------ Input records ------

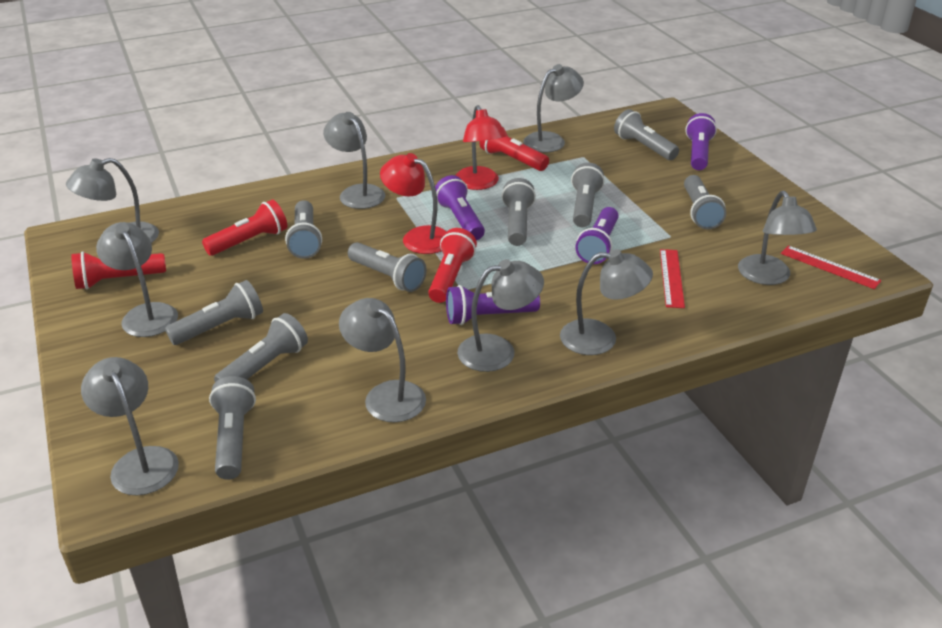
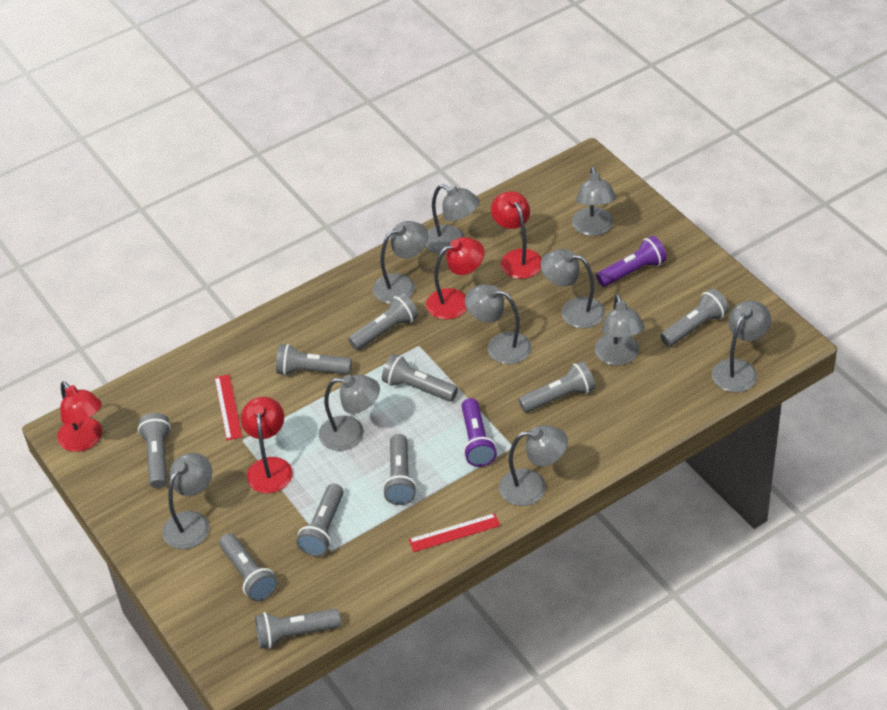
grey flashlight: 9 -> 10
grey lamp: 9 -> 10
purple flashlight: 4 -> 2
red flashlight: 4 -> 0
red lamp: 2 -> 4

------

**Work instructions**
Produce the material above again in full, with identical lines and no pictures.

**Result**
grey flashlight: 9 -> 10
grey lamp: 9 -> 10
purple flashlight: 4 -> 2
red flashlight: 4 -> 0
red lamp: 2 -> 4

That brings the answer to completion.